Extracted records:
*-*-*
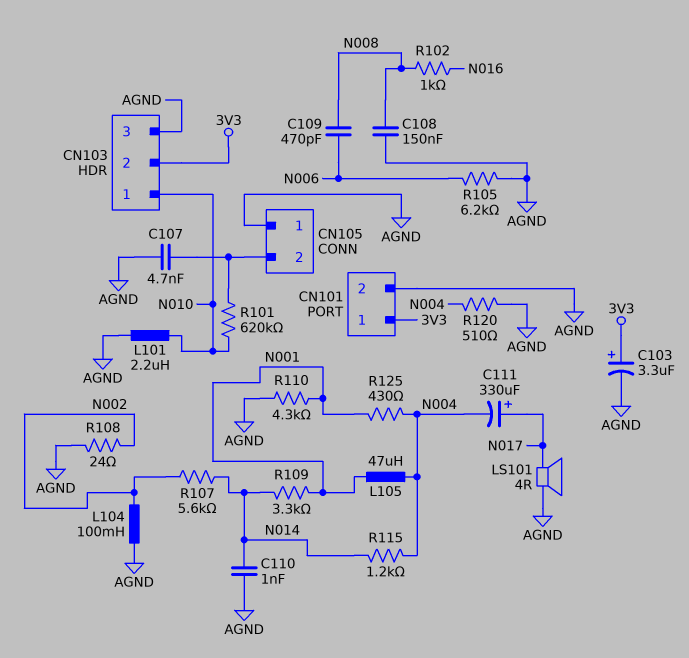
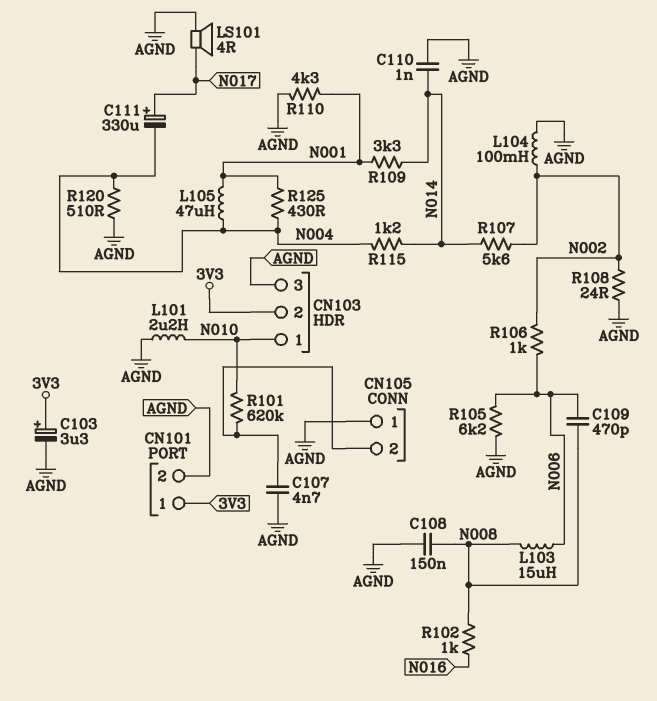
L103: none -> 15uH (N006, N008)
R106: none -> 1k (N002, N006)

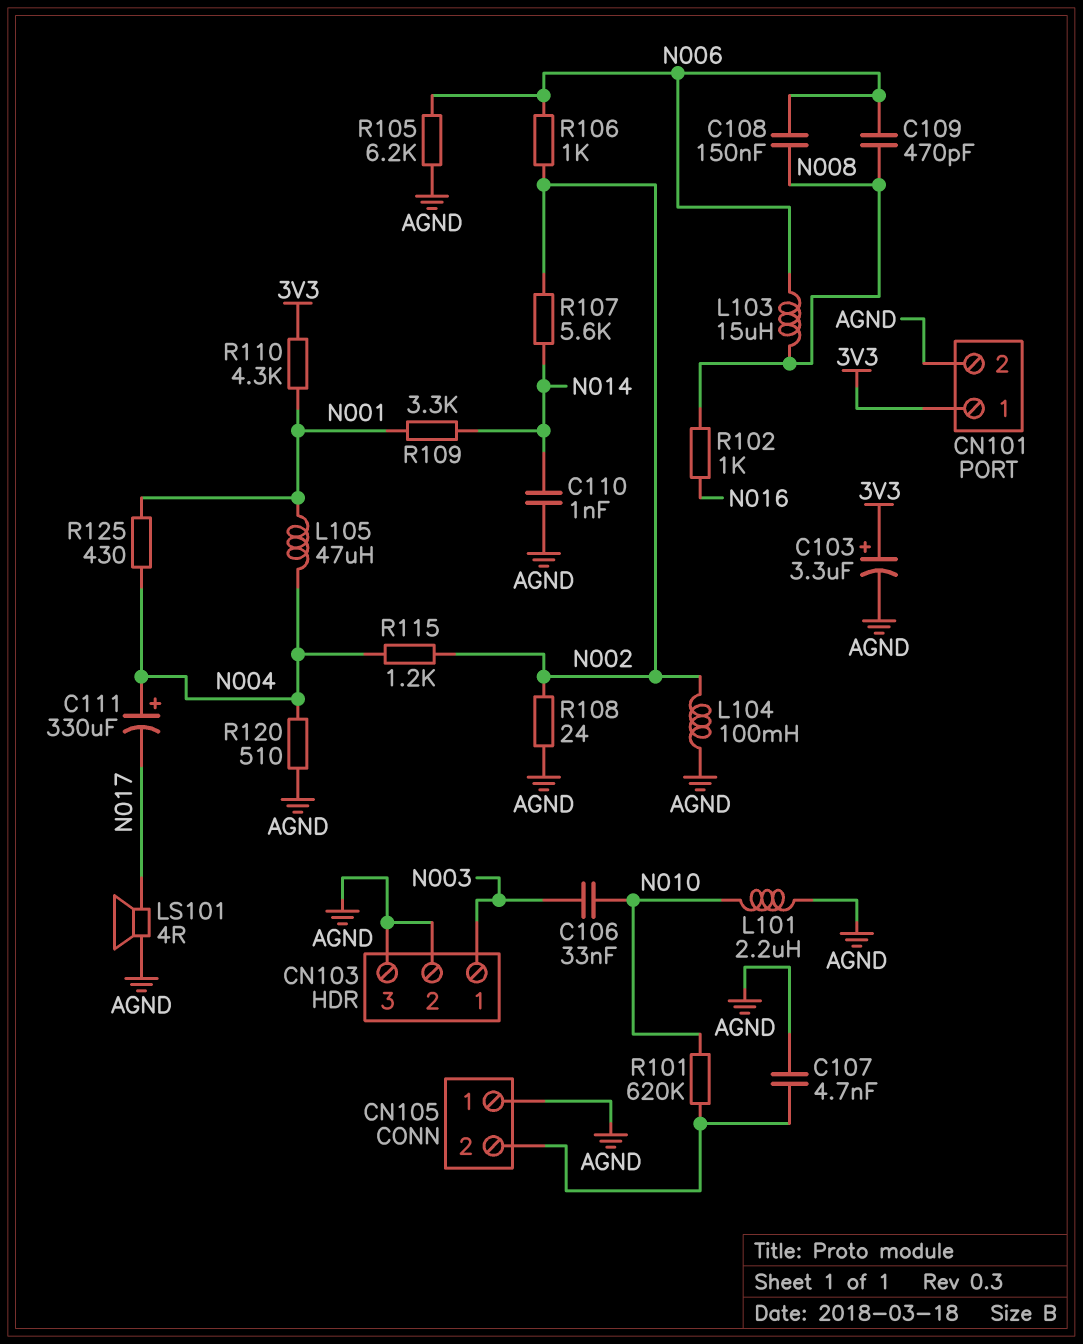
C106: none -> 33nF (N003, N010)
C108: 150nF (AGND, N008) -> 150nF (N006, N008)
C111: 330uF (plus N017, minus N004) -> 330uF (plus N004, minus N017)
CN103 pin 1: N010 -> N003
CN103 pin 2: 3V3 -> AGND
R110: 4.3k (AGND, N001) -> 4.3k (3V3, N001)
R115: 1.2k (N004, N014) -> 1.2k (N002, N004)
*-*-*
* WORK TO BE COMPLETED *
Print each line above exactly as it appears, excluding all images.

* SOLUTION FOR THIS EXERCISE *
L103: none -> 15uH (N006, N008)
R106: none -> 1k (N002, N006)

C106: none -> 33nF (N003, N010)
C108: 150nF (AGND, N008) -> 150nF (N006, N008)
C111: 330uF (plus N017, minus N004) -> 330uF (plus N004, minus N017)
CN103 pin 1: N010 -> N003
CN103 pin 2: 3V3 -> AGND
R110: 4.3k (AGND, N001) -> 4.3k (3V3, N001)
R115: 1.2k (N004, N014) -> 1.2k (N002, N004)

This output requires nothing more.